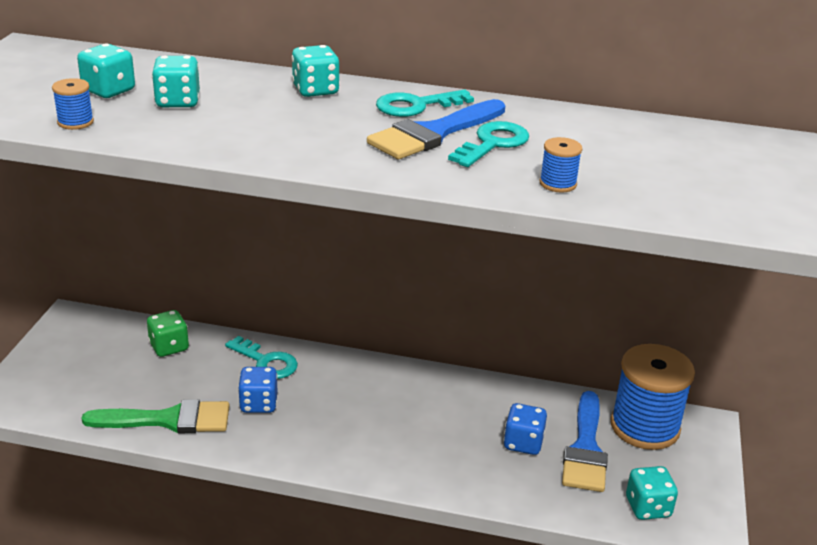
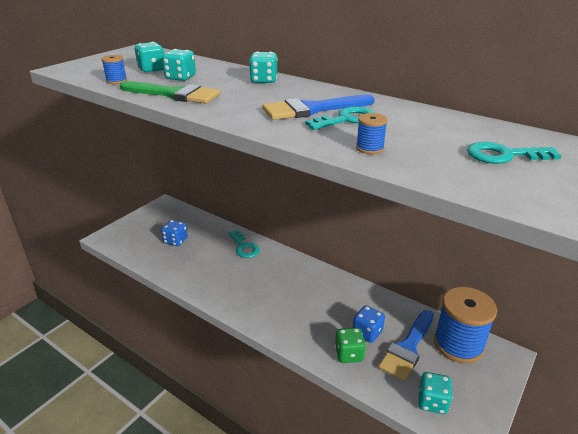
camera: 25 degrees right, 0 degrees up
(168, 420) = (174, 266): green brush -> green brush (174, 94)
(169, 347) = (200, 228): green dice -> green dice (349, 354)
(258, 404) = (225, 269): blue dice -> blue dice (175, 241)
(416, 106) = (317, 94): turquoise key -> turquoise key (504, 155)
+++++
* [WHAT YOU WILL DO]: Wherever the string "green" appears in the entries above, return the line it appears on.

* [EXPECTED ANSWER]:
(168, 420) = (174, 266): green brush -> green brush (174, 94)
(169, 347) = (200, 228): green dice -> green dice (349, 354)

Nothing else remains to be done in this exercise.